Activity: All lines in the data below carrying the string "DGND" are to be located and copied.

The data:
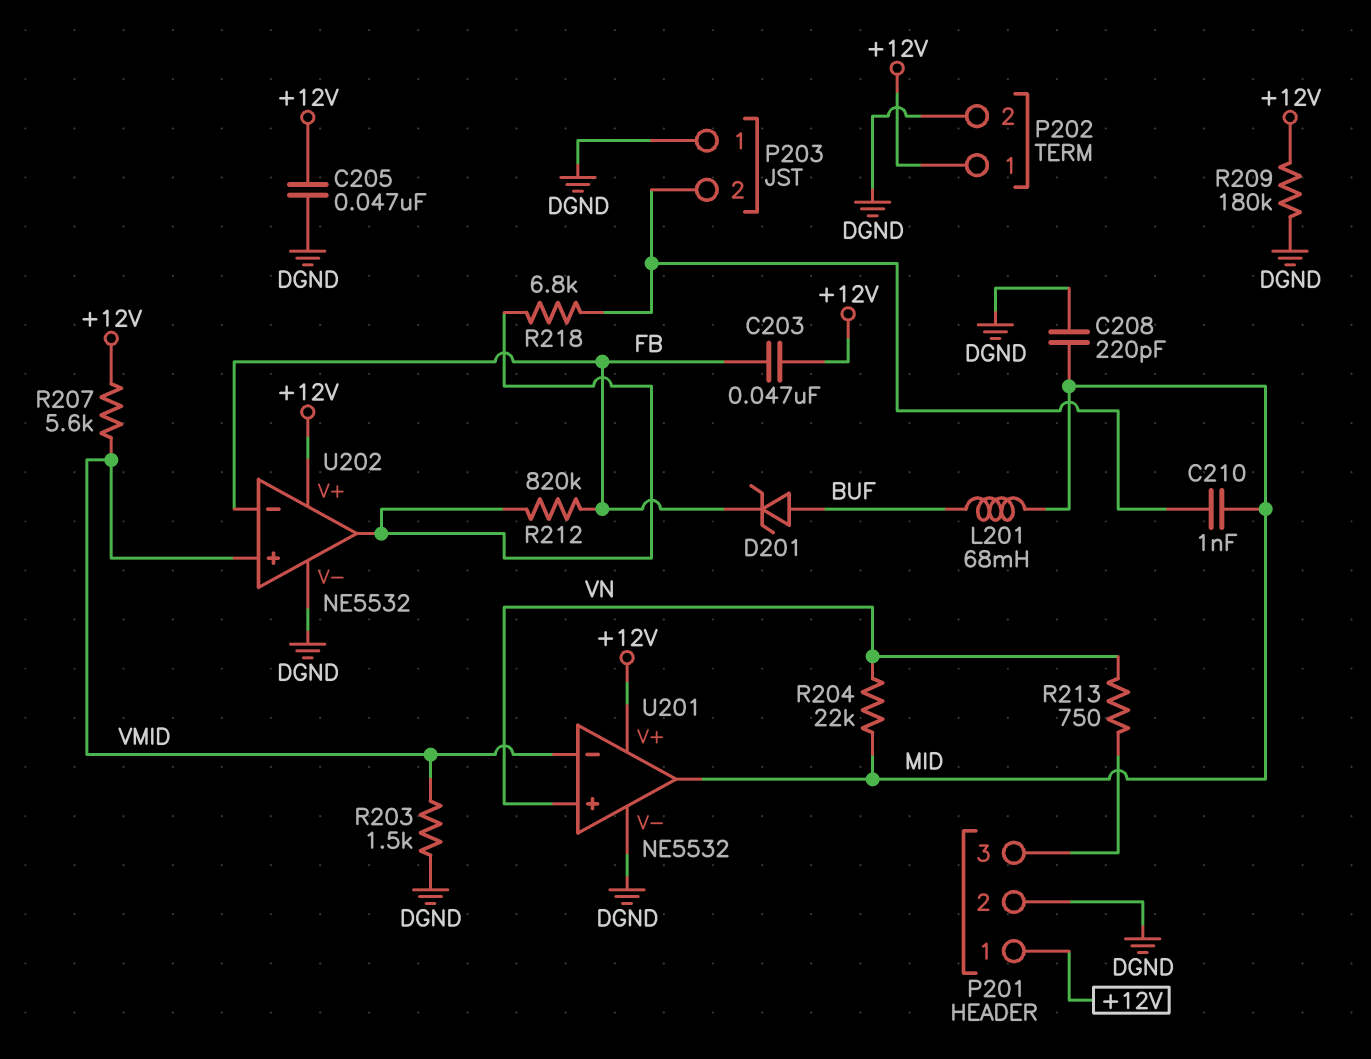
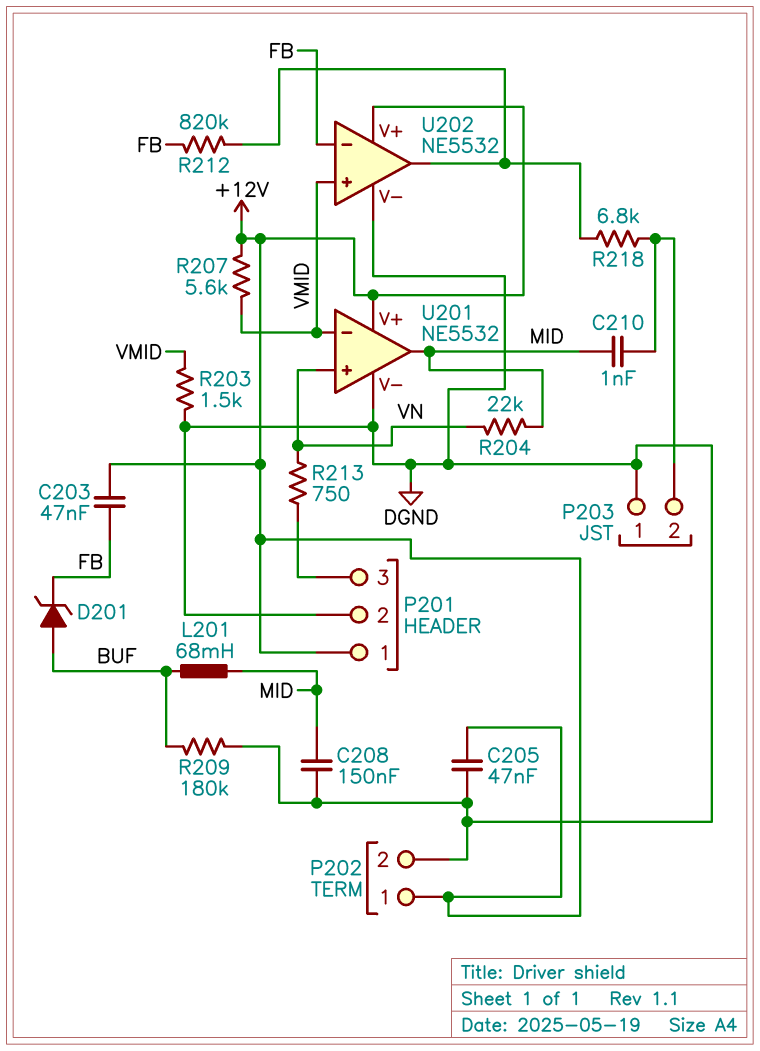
C208: 220pF (DGND, MID) -> 150nF (DGND, MID)
R209: 180k (+12V, DGND) -> 180k (BUF, DGND)

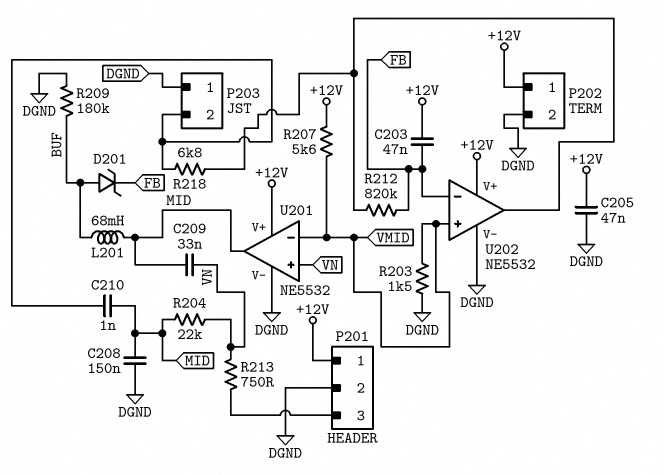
C209: none -> 33nF (MID, VN)

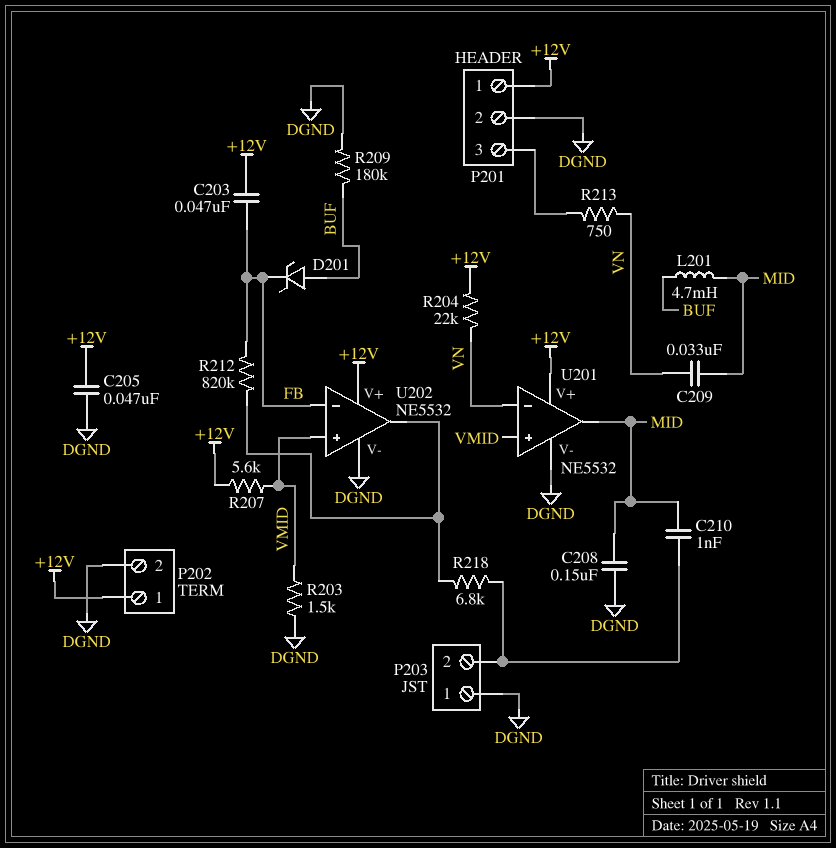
L201: 68mH (BUF, MID) -> 4.7mH (BUF, MID)
R204: 22k (MID, VN) -> 22k (+12V, VN)
U201 pin in+: VN -> VMID
U201 pin in-: VMID -> VN

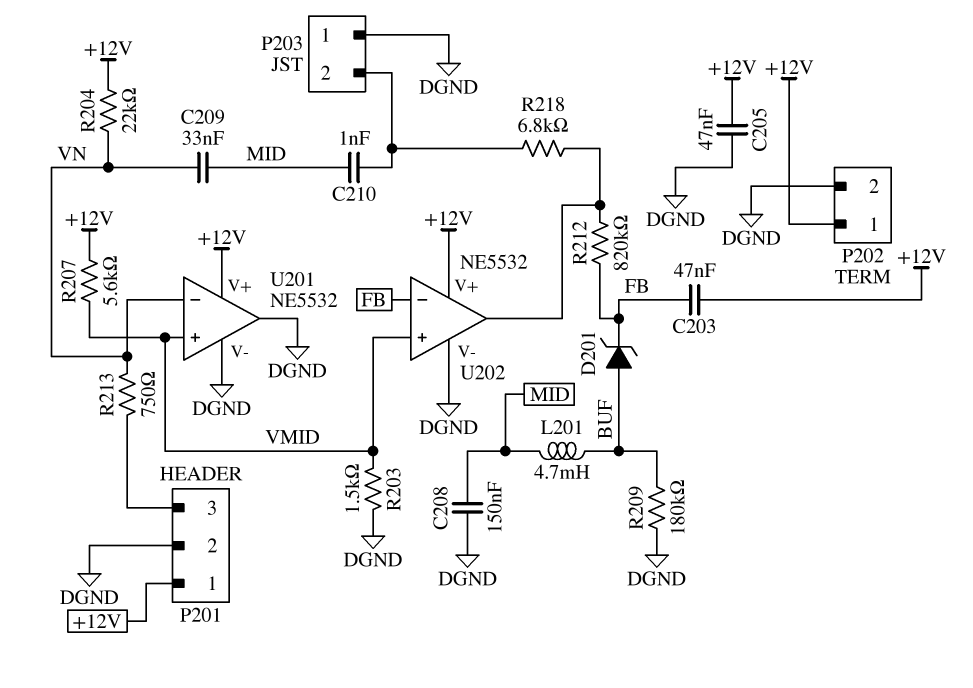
U201 pin out: MID -> DGND

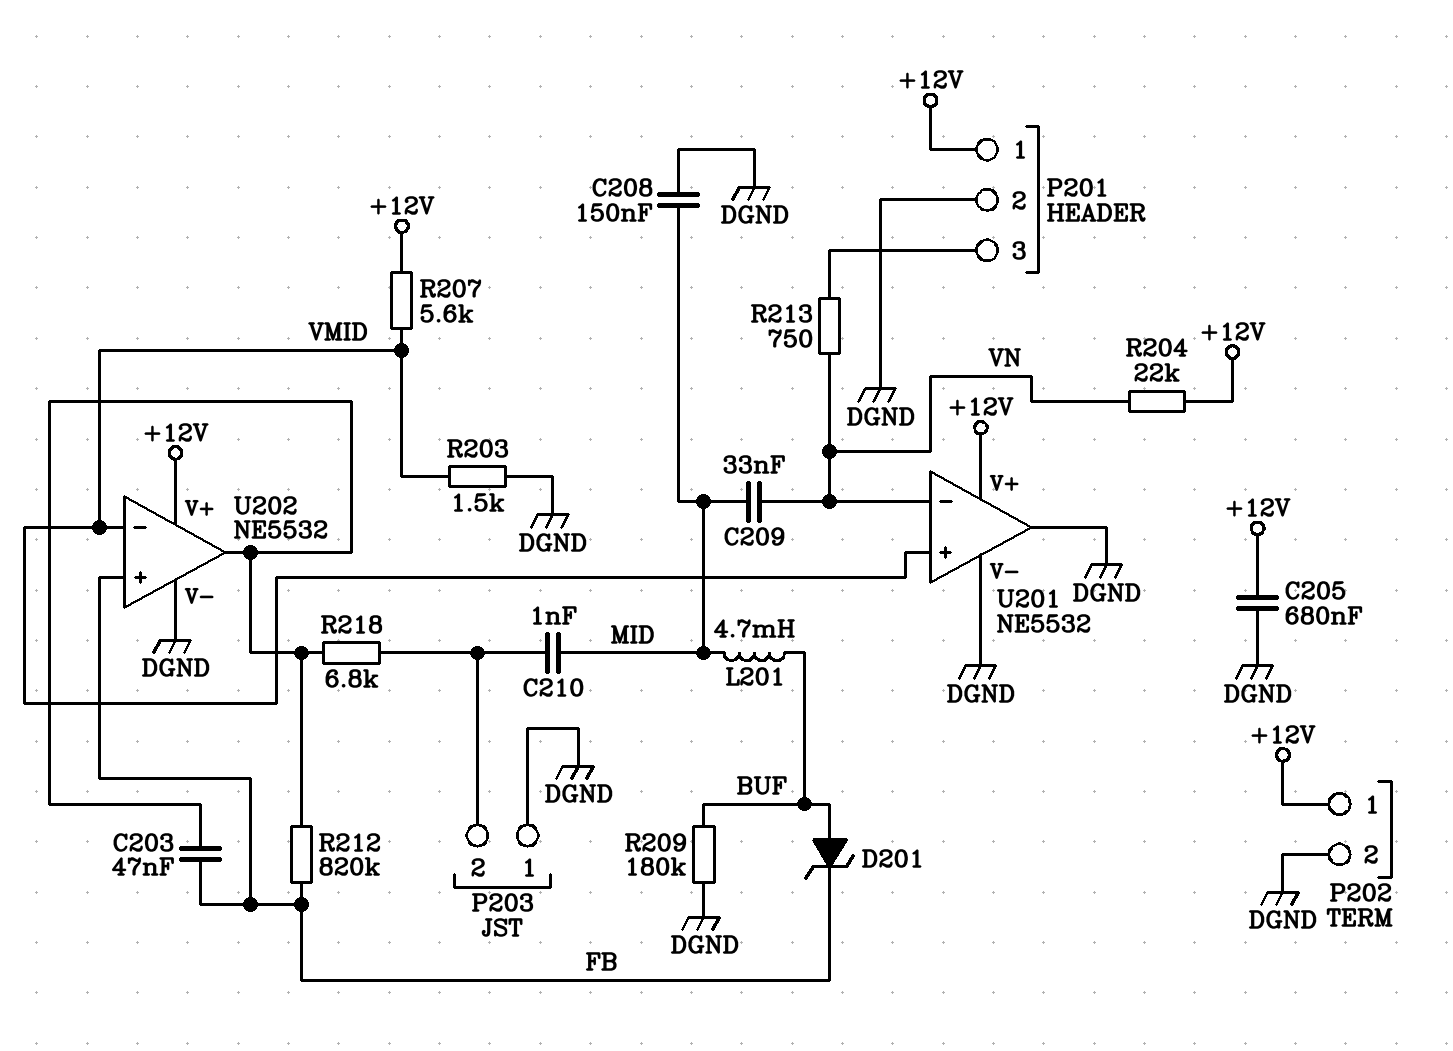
C203: 47nF (+12V, FB) -> 47nF (FB, U202/out)
C205: 47nF (+12V, DGND) -> 680nF (+12V, DGND)
U202 pin in+: VMID -> FB
U202 pin in-: FB -> VMID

Written response:
C208: 220pF (DGND, MID) -> 150nF (DGND, MID)
R209: 180k (+12V, DGND) -> 180k (BUF, DGND)
U201 pin out: MID -> DGND
C205: 47nF (+12V, DGND) -> 680nF (+12V, DGND)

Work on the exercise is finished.